▶ **DATA FOR ANALYSIS**
● ● ●

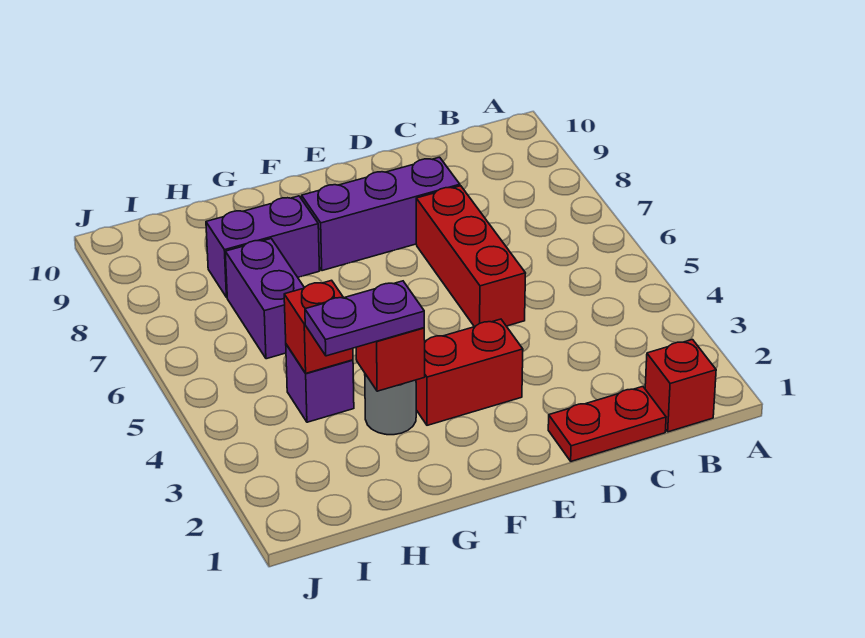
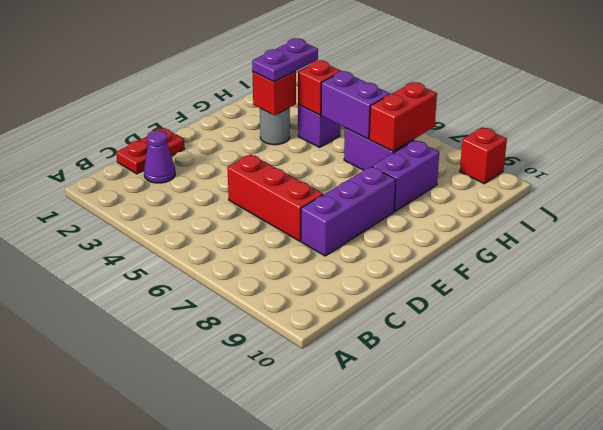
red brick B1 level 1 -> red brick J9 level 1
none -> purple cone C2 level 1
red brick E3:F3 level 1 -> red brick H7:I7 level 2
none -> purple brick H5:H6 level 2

● ● ●

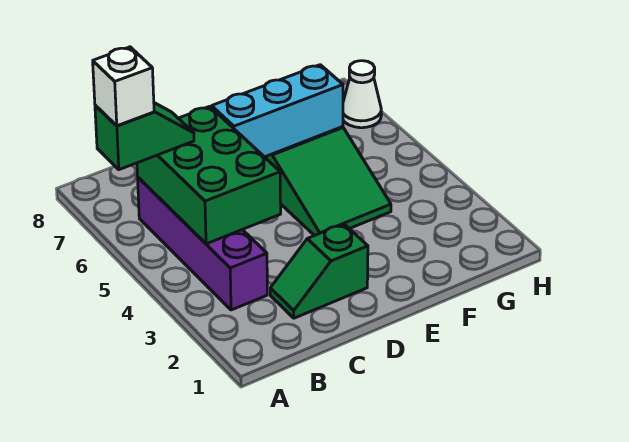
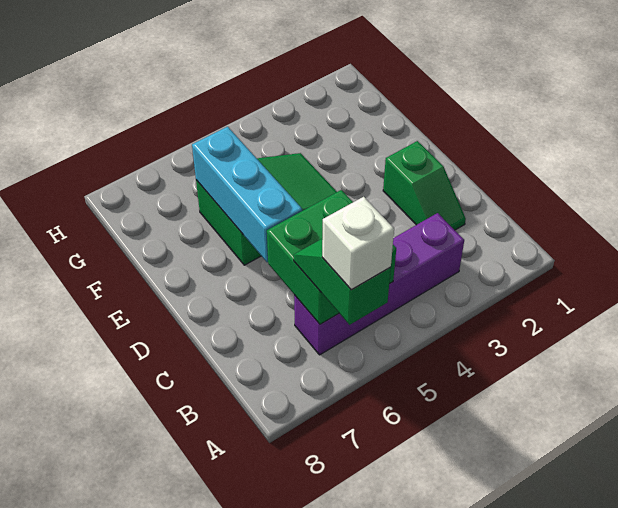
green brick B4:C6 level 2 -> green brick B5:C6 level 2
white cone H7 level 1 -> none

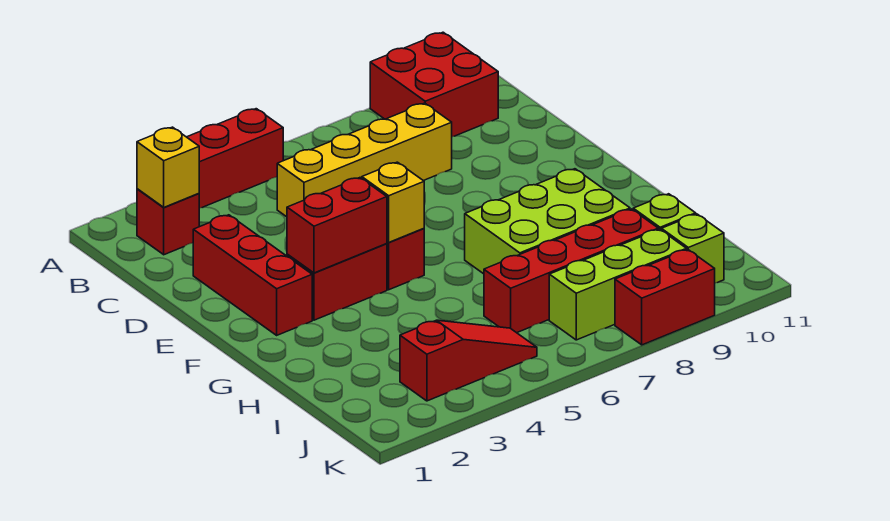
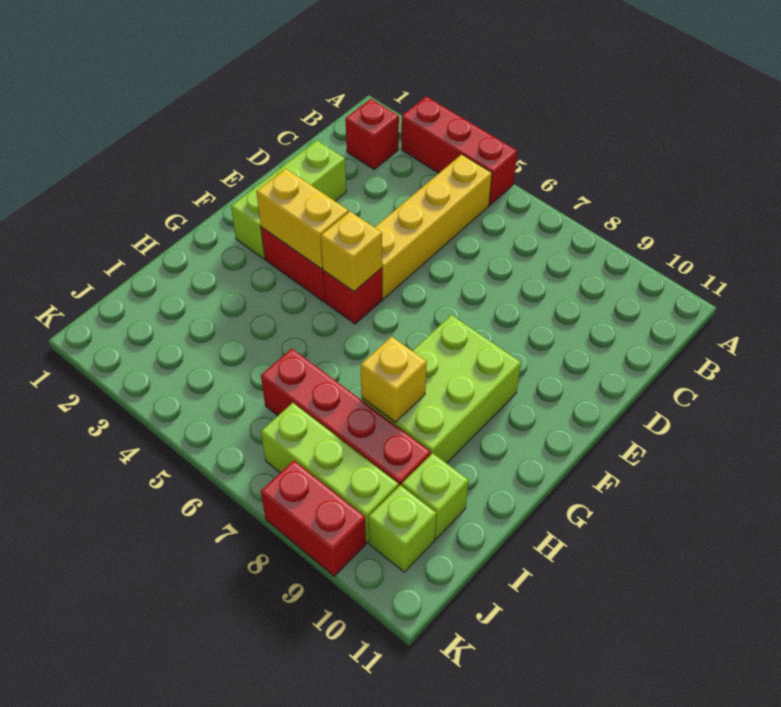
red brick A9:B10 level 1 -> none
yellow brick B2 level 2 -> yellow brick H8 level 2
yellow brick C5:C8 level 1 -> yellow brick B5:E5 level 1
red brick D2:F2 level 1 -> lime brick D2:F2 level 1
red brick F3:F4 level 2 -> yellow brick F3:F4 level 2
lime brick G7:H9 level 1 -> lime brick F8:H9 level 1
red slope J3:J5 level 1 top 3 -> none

● ● ●

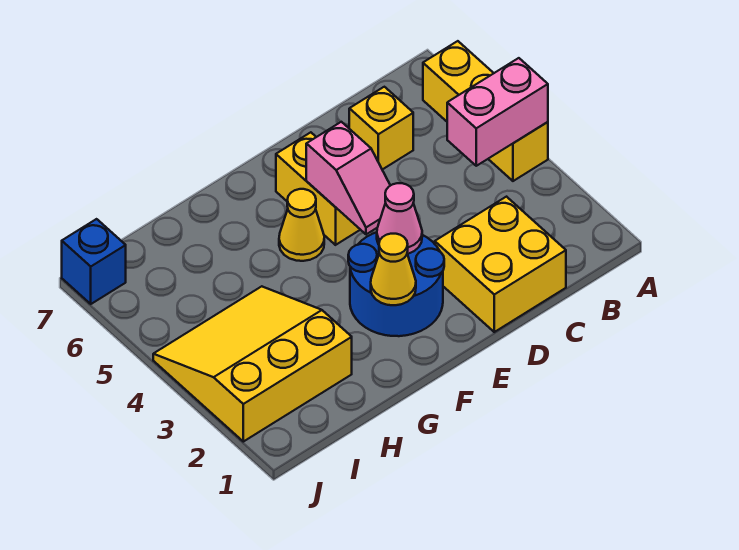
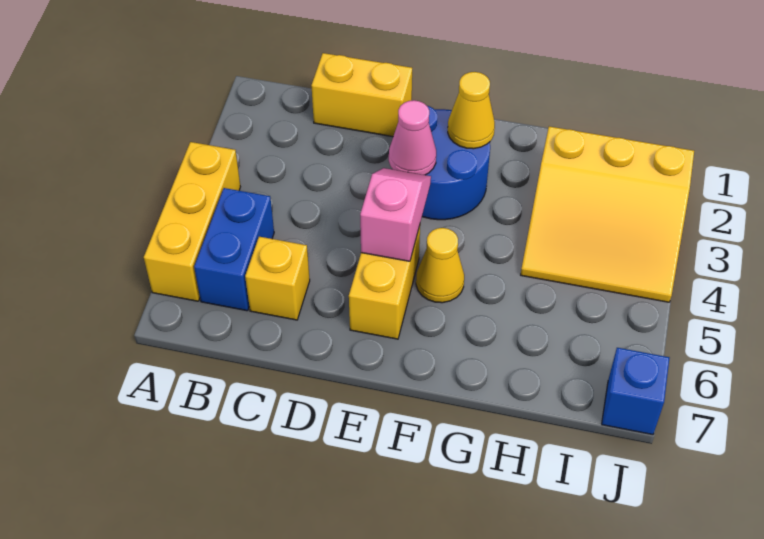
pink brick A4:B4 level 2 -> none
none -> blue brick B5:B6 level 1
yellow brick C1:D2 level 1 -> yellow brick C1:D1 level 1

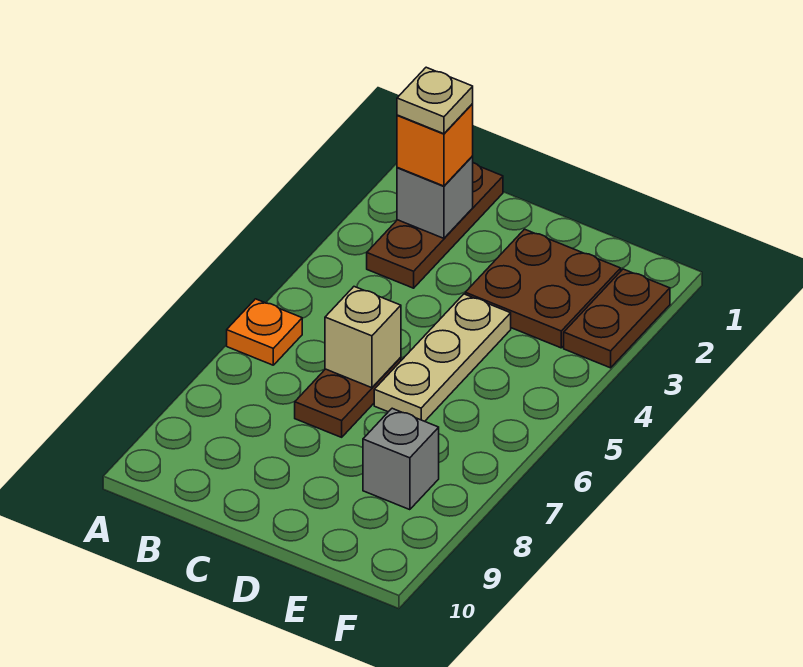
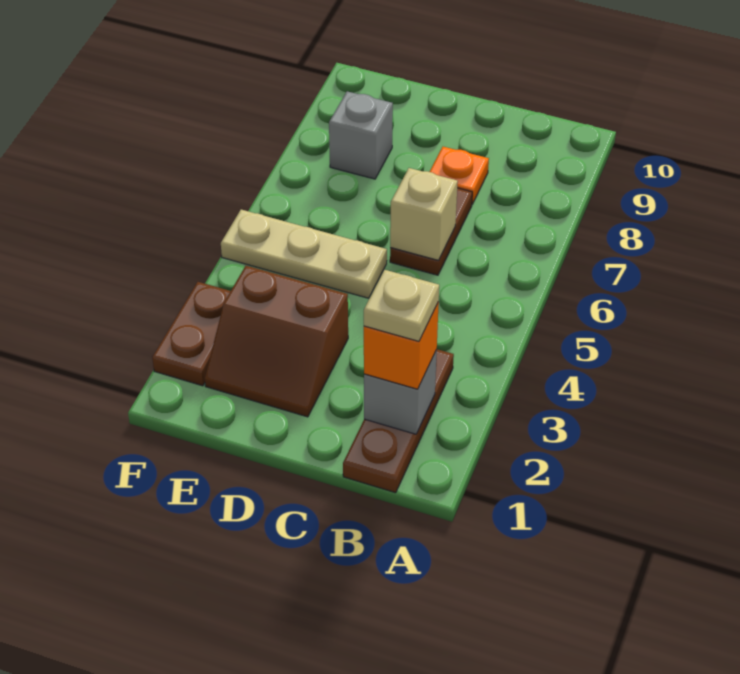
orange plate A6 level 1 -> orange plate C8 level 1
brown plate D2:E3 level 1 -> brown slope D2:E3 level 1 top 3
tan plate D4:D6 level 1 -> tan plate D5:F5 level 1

● ● ●

▶ **WHAT THE EXERCISE ASKS**
Run a filter over the data above and keep each line that contains the word "plate".

▶ **RESULT**
orange plate A6 level 1 -> orange plate C8 level 1
brown plate D2:E3 level 1 -> brown slope D2:E3 level 1 top 3
tan plate D4:D6 level 1 -> tan plate D5:F5 level 1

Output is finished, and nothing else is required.